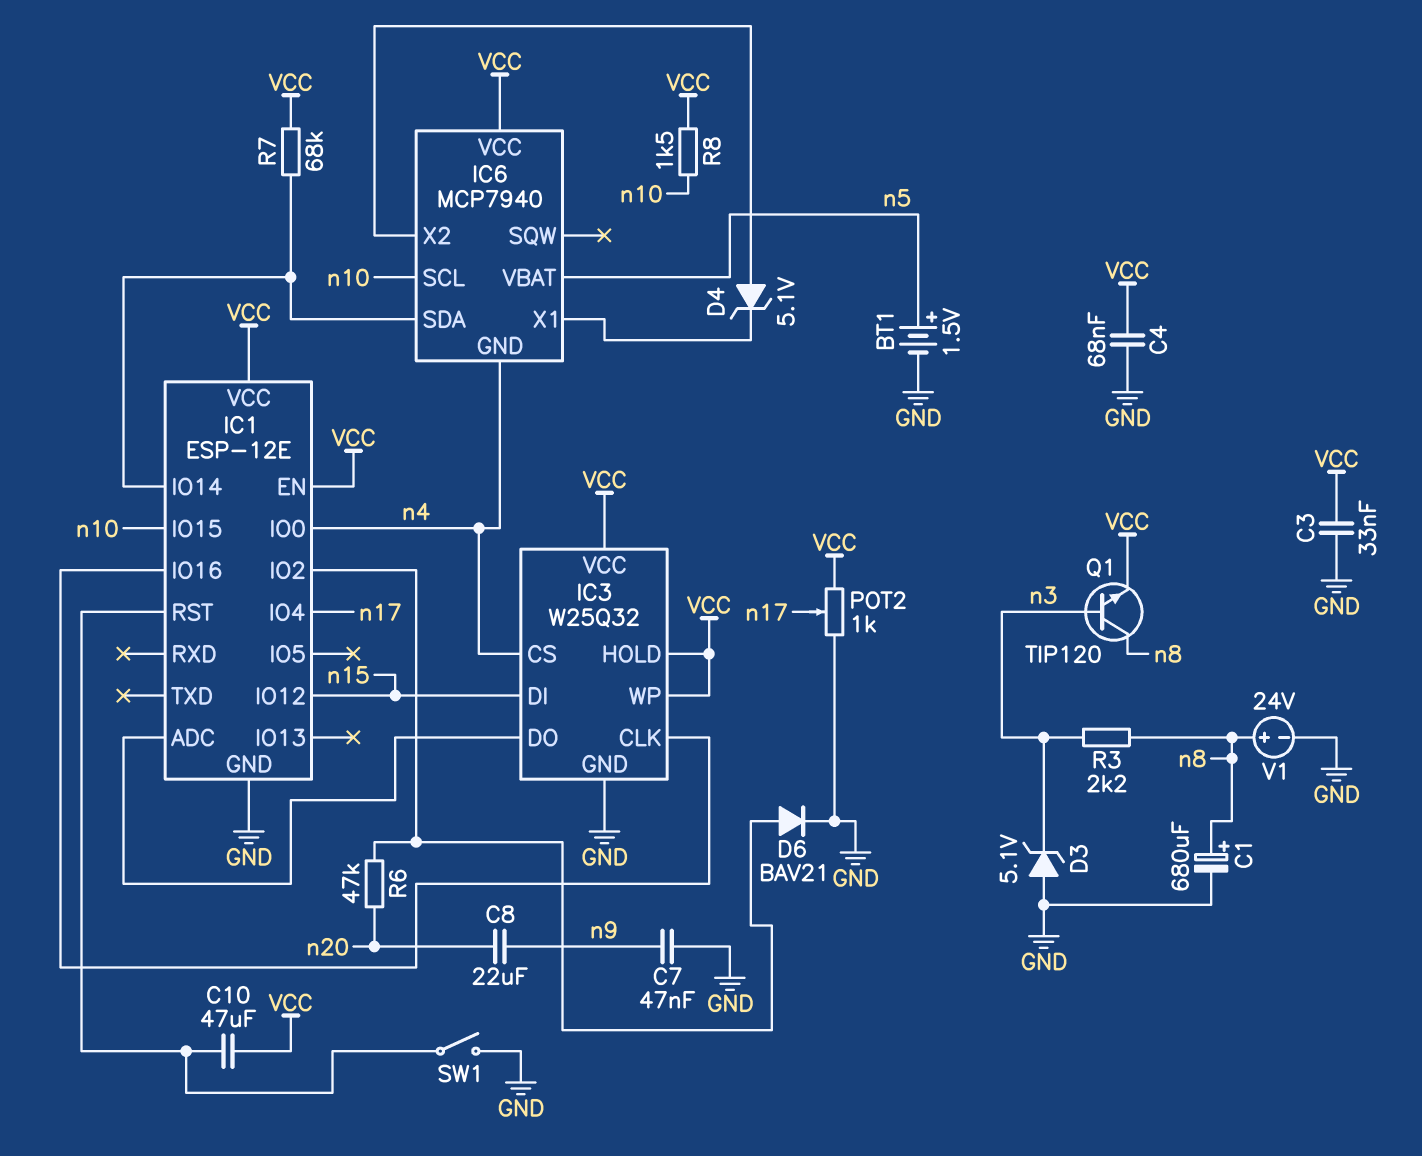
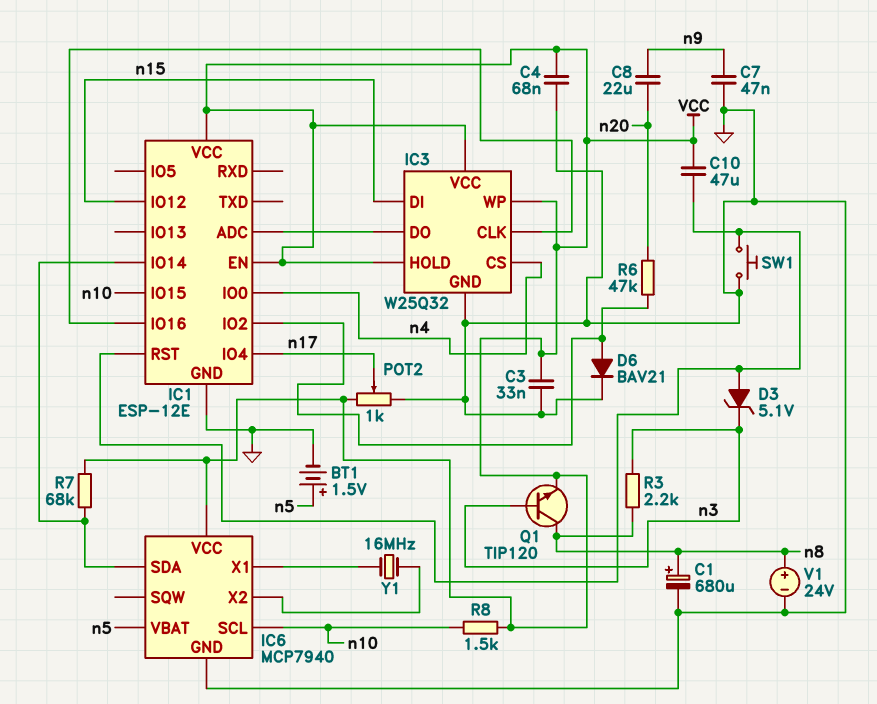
D3: zener 5.1V (A GND, K n3) -> zener 5.1V (A IC1/RST, K n3)
D4: zener 5.1V (A IC6/X2, K IC6/X1) -> none
IC6 pin GND: n4 -> GND
SW1: switch (GND, IC1/RST) -> button (GND, IC1/RST)
Y1: none -> 16MHz (IC6/X1, IC6/X2)

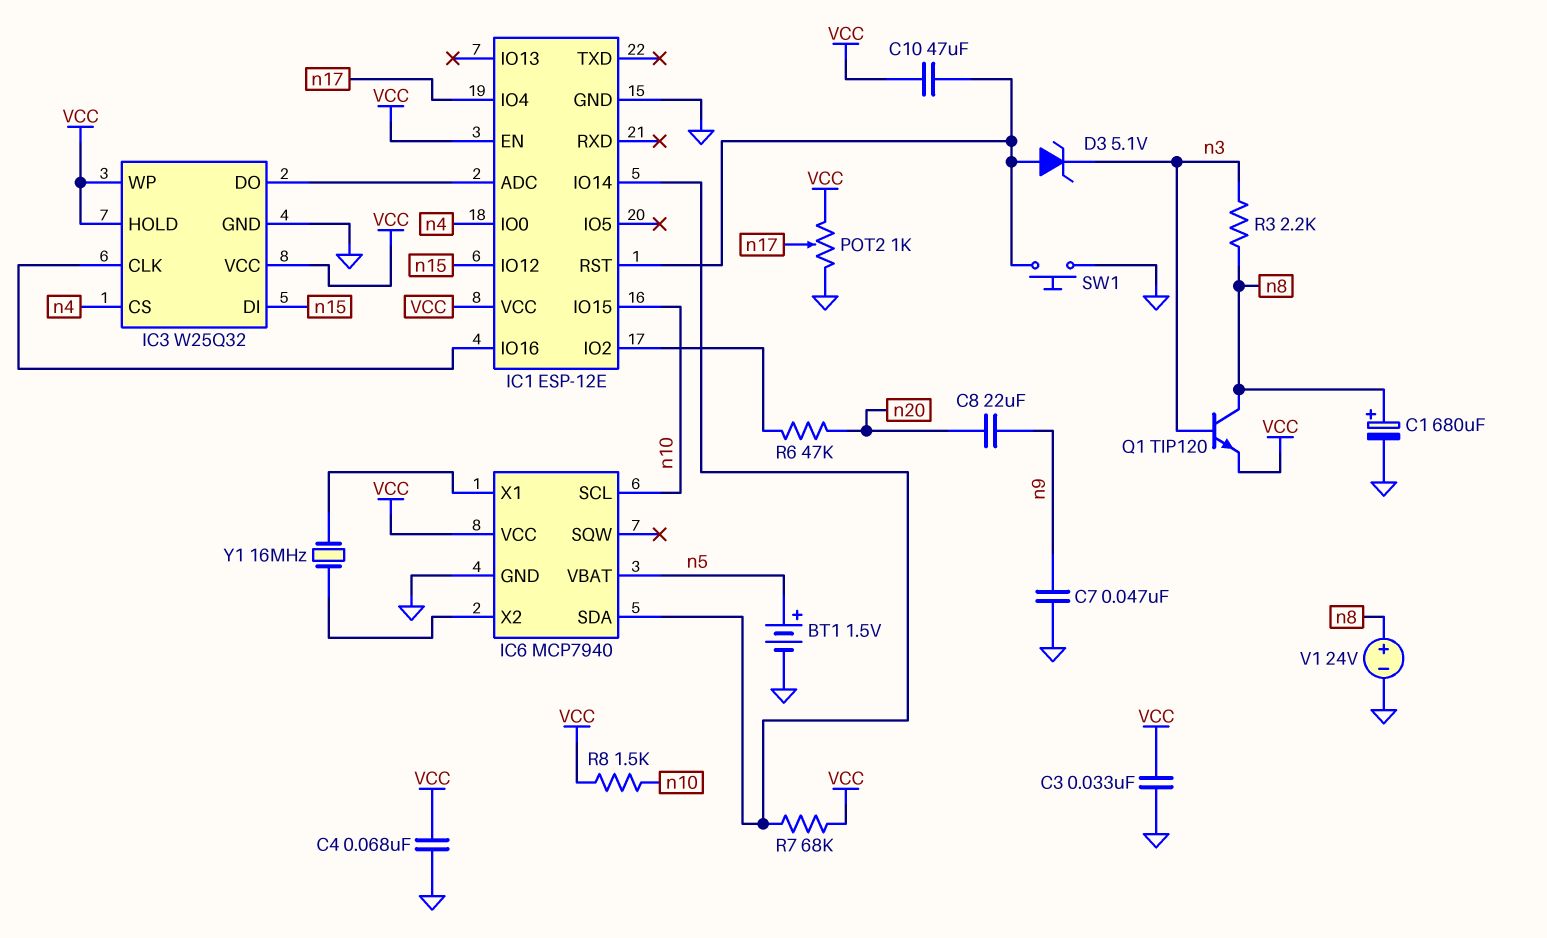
D6: diode BAV21 (A IC1/IO2, K GND) -> none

·····

◆ Your objective:
Only the lines from the line that contains "D4: zener 5.1V (A IC6/X2, K IC6/X1) -> none" through the end of the entries are to be written out, exactly and without pictures, both ends included.

◆ Result:
D4: zener 5.1V (A IC6/X2, K IC6/X1) -> none
IC6 pin GND: n4 -> GND
SW1: switch (GND, IC1/RST) -> button (GND, IC1/RST)
Y1: none -> 16MHz (IC6/X1, IC6/X2)

D6: diode BAV21 (A IC1/IO2, K GND) -> none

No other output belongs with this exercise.